Repeat the listing below word for word, minus the pictures.

## Supplied records
_ _ _ _ _ _ _
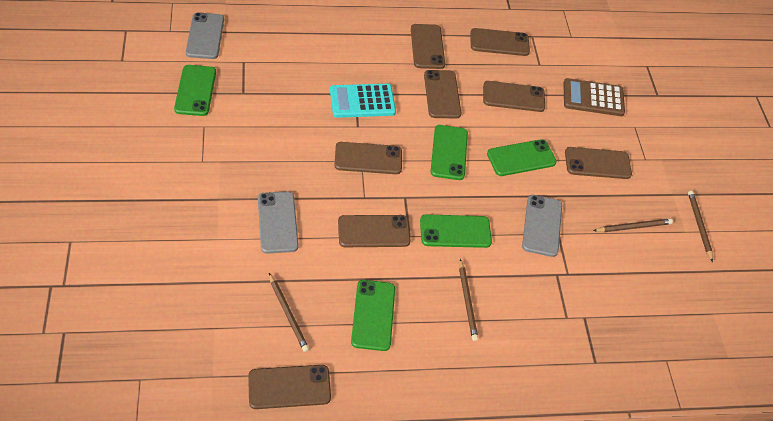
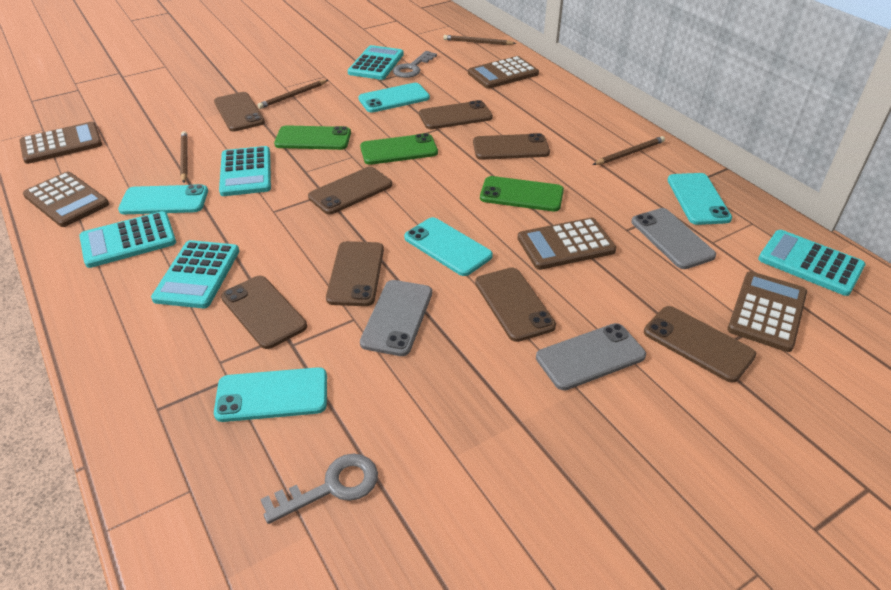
brown calculator: 1 -> 5
green phone: 5 -> 3
grey key: 0 -> 2
turquoise calculator: 1 -> 5
turquoise phone: 0 -> 5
_ _ _ _ _ _ _
## Reply
brown calculator: 1 -> 5
green phone: 5 -> 3
grey key: 0 -> 2
turquoise calculator: 1 -> 5
turquoise phone: 0 -> 5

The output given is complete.